- _Work to do_: Each entry needs to be restated exactly as written.

——————

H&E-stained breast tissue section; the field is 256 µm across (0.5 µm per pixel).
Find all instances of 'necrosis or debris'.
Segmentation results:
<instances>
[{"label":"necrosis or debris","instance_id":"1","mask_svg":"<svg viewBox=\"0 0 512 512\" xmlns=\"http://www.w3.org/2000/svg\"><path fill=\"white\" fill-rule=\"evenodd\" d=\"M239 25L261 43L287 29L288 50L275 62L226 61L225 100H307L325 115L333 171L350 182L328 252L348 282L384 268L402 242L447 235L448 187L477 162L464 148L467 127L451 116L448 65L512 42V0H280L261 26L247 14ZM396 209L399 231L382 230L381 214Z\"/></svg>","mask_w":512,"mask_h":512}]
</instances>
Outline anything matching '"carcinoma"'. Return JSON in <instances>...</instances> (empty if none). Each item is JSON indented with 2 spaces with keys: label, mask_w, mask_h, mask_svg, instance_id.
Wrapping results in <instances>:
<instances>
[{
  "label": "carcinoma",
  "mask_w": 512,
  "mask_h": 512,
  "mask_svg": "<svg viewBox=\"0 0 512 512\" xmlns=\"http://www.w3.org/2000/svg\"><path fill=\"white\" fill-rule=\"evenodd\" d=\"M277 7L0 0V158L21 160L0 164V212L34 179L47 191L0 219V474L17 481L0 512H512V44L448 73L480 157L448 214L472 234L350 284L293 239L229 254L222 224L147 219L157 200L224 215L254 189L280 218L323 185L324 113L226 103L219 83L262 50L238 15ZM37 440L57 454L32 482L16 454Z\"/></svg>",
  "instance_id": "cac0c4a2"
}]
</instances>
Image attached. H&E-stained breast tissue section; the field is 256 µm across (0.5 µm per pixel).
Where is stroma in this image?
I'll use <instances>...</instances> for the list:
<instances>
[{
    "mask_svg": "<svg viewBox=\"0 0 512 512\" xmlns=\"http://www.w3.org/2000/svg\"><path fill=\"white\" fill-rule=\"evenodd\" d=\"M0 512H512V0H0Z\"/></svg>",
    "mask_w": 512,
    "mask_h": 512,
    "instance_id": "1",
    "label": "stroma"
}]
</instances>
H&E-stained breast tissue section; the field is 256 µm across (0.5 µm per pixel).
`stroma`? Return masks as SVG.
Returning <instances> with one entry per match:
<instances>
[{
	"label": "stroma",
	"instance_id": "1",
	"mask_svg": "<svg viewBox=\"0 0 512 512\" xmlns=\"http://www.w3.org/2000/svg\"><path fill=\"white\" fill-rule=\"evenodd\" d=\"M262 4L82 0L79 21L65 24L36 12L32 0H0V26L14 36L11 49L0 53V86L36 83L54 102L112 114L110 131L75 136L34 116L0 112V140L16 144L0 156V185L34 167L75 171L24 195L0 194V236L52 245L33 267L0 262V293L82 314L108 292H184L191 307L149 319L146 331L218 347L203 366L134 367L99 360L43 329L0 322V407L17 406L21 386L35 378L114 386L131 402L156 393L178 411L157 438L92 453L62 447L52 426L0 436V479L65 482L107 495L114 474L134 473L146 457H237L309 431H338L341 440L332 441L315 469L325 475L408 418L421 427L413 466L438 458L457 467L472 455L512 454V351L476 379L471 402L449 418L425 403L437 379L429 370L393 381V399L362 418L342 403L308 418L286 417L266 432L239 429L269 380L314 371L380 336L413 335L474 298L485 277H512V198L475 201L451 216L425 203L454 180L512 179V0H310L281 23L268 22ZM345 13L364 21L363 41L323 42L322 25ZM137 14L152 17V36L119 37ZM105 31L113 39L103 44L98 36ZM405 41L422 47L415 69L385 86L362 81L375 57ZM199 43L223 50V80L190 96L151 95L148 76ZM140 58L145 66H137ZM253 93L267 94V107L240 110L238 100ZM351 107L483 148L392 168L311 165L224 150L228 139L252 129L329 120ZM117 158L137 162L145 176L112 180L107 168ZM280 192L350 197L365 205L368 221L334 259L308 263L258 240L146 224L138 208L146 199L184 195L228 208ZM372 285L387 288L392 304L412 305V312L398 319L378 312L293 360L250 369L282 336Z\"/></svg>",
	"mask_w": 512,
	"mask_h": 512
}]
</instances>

——————

- _Result of the exercise_:
H&E-stained breast tissue section; the field is 256 µm across (0.5 µm per pixel).
Find all instances of 'necrosis or debris'.
Segmentation results:
<instances>
[{"label":"necrosis or debris","instance_id":"1","mask_svg":"<svg viewBox=\"0 0 512 512\" xmlns=\"http://www.w3.org/2000/svg\"><path fill=\"white\" fill-rule=\"evenodd\" d=\"M239 25L261 43L287 29L288 50L275 62L226 61L225 100H307L325 115L333 171L350 182L328 252L348 282L384 268L402 242L447 235L448 187L477 162L464 148L467 127L451 116L448 65L512 42V0H280L261 26L247 14ZM396 209L399 231L382 230L381 214Z\"/></svg>","mask_w":512,"mask_h":512}]
</instances>
Outline anything matching '"carcinoma"'. Return JSON in <instances>...</instances> (empty if none). Each item is JSON indented with 2 spaces with keys: label, mask_w, mask_h, mask_svg, instance_id.
Wrapping results in <instances>:
<instances>
[{
  "label": "carcinoma",
  "mask_w": 512,
  "mask_h": 512,
  "mask_svg": "<svg viewBox=\"0 0 512 512\" xmlns=\"http://www.w3.org/2000/svg\"><path fill=\"white\" fill-rule=\"evenodd\" d=\"M277 7L0 0V158L21 160L0 164V212L34 179L47 191L0 219V474L17 481L0 512H512V44L448 73L480 157L448 214L472 234L350 284L293 239L229 254L222 224L147 219L157 200L224 215L254 189L280 218L323 185L324 113L226 103L219 83L262 50L238 15ZM37 440L57 454L32 482L16 454Z\"/></svg>",
  "instance_id": "cac0c4a2"
}]
</instances>
Image attached. H&E-stained breast tissue section; the field is 256 µm across (0.5 µm per pixel).
Where is stroma in this image?
I'll use <instances>...</instances> for the list:
<instances>
[{
    "mask_svg": "<svg viewBox=\"0 0 512 512\" xmlns=\"http://www.w3.org/2000/svg\"><path fill=\"white\" fill-rule=\"evenodd\" d=\"M0 512H512V0H0Z\"/></svg>",
    "mask_w": 512,
    "mask_h": 512,
    "instance_id": "1",
    "label": "stroma"
}]
</instances>
H&E-stained breast tissue section; the field is 256 µm across (0.5 µm per pixel).
`stroma`? Return masks as SVG.
Returning <instances> with one entry per match:
<instances>
[{
	"label": "stroma",
	"instance_id": "1",
	"mask_svg": "<svg viewBox=\"0 0 512 512\" xmlns=\"http://www.w3.org/2000/svg\"><path fill=\"white\" fill-rule=\"evenodd\" d=\"M262 4L82 0L79 21L65 24L36 12L32 0H0V26L14 36L11 49L0 53V86L36 83L54 102L112 114L110 131L75 136L34 116L0 112V140L16 144L0 156V185L34 167L75 171L24 195L0 194V236L52 245L33 267L0 262V293L82 314L108 292H184L191 307L149 319L146 331L218 347L203 366L134 367L99 360L43 329L0 322V407L17 406L21 386L35 378L114 386L131 402L156 393L178 411L157 438L92 453L62 447L52 426L0 436V479L65 482L107 495L114 474L134 473L146 457H237L309 431H338L341 440L332 441L315 469L325 475L408 418L421 427L413 466L438 458L457 467L472 455L512 454V351L476 379L471 402L449 418L425 403L437 379L429 370L393 381V399L362 418L342 403L308 418L286 417L266 432L239 429L269 380L314 371L380 336L413 335L474 298L485 277H512V198L475 201L451 216L425 203L454 180L512 179V0H310L281 23L268 22ZM345 13L364 21L363 41L323 42L322 25ZM137 14L152 17V36L119 37ZM105 31L113 39L103 44L98 36ZM405 41L422 47L415 69L385 86L362 81L375 57ZM199 43L223 50V80L190 96L151 95L148 76ZM140 58L145 66H137ZM253 93L267 94V107L240 110L238 100ZM351 107L483 148L392 168L311 165L224 150L228 139L252 129L329 120ZM117 158L137 162L145 176L112 180L107 168ZM280 192L350 197L365 205L368 221L334 259L308 263L258 240L146 224L138 208L146 199L184 195L228 208ZM372 285L387 288L392 304L412 305V312L398 319L378 312L293 360L250 369L282 336Z\"/></svg>",
	"mask_w": 512,
	"mask_h": 512
}]
</instances>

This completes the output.